THE PROBLEM ▸ Write back every record verbatim.

RECORDS TO PROCESS ▸
= = = = = = =

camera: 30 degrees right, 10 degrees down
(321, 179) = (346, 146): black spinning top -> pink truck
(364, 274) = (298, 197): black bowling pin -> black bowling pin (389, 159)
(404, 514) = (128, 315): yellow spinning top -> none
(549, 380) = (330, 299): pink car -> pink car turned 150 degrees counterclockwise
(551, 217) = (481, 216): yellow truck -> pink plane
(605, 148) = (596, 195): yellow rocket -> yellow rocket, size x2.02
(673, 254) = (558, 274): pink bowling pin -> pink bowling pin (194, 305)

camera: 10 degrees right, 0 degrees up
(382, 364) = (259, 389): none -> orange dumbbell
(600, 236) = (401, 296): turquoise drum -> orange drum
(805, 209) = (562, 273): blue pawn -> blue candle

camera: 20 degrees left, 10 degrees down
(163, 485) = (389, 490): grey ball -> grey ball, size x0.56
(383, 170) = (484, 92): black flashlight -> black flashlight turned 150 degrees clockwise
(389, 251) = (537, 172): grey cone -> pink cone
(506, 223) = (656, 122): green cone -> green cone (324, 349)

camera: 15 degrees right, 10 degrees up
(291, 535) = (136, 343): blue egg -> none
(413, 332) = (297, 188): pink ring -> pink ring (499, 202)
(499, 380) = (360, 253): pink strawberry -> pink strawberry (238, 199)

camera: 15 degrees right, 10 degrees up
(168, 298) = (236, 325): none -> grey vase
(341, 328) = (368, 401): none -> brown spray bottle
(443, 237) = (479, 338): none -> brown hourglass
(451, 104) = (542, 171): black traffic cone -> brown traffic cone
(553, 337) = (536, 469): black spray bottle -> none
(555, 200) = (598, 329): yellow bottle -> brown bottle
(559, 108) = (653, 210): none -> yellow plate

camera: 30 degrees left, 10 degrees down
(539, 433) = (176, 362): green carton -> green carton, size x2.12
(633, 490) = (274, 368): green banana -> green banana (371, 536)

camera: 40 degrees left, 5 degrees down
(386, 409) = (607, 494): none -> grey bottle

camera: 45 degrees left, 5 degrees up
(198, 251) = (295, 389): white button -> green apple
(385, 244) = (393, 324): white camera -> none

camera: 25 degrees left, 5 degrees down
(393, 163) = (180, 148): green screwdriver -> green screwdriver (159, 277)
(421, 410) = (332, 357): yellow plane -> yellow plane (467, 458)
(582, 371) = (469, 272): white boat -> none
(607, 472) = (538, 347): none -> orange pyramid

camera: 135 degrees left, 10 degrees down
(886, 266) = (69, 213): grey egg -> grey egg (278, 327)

= = = = = = =

REPLY TO THE EXERCISE ▸
camera: 30 degrees right, 10 degrees down
(321, 179) = (346, 146): black spinning top -> pink truck
(364, 274) = (298, 197): black bowling pin -> black bowling pin (389, 159)
(404, 514) = (128, 315): yellow spinning top -> none
(549, 380) = (330, 299): pink car -> pink car turned 150 degrees counterclockwise
(551, 217) = (481, 216): yellow truck -> pink plane
(605, 148) = (596, 195): yellow rocket -> yellow rocket, size x2.02
(673, 254) = (558, 274): pink bowling pin -> pink bowling pin (194, 305)

camera: 10 degrees right, 0 degrees up
(382, 364) = (259, 389): none -> orange dumbbell
(600, 236) = (401, 296): turquoise drum -> orange drum
(805, 209) = (562, 273): blue pawn -> blue candle

camera: 20 degrees left, 10 degrees down
(163, 485) = (389, 490): grey ball -> grey ball, size x0.56
(383, 170) = (484, 92): black flashlight -> black flashlight turned 150 degrees clockwise
(389, 251) = (537, 172): grey cone -> pink cone
(506, 223) = (656, 122): green cone -> green cone (324, 349)

camera: 15 degrees right, 10 degrees up
(291, 535) = (136, 343): blue egg -> none
(413, 332) = (297, 188): pink ring -> pink ring (499, 202)
(499, 380) = (360, 253): pink strawberry -> pink strawberry (238, 199)

camera: 15 degrees right, 10 degrees up
(168, 298) = (236, 325): none -> grey vase
(341, 328) = (368, 401): none -> brown spray bottle
(443, 237) = (479, 338): none -> brown hourglass
(451, 104) = (542, 171): black traffic cone -> brown traffic cone
(553, 337) = (536, 469): black spray bottle -> none
(555, 200) = (598, 329): yellow bottle -> brown bottle
(559, 108) = (653, 210): none -> yellow plate

camera: 30 degrees left, 10 degrees down
(539, 433) = (176, 362): green carton -> green carton, size x2.12
(633, 490) = (274, 368): green banana -> green banana (371, 536)

camera: 40 degrees left, 5 degrees down
(386, 409) = (607, 494): none -> grey bottle

camera: 45 degrees left, 5 degrees up
(198, 251) = (295, 389): white button -> green apple
(385, 244) = (393, 324): white camera -> none

camera: 25 degrees left, 5 degrees down
(393, 163) = (180, 148): green screwdriver -> green screwdriver (159, 277)
(421, 410) = (332, 357): yellow plane -> yellow plane (467, 458)
(582, 371) = (469, 272): white boat -> none
(607, 472) = (538, 347): none -> orange pyramid

camera: 135 degrees left, 10 degrees down
(886, 266) = (69, 213): grey egg -> grey egg (278, 327)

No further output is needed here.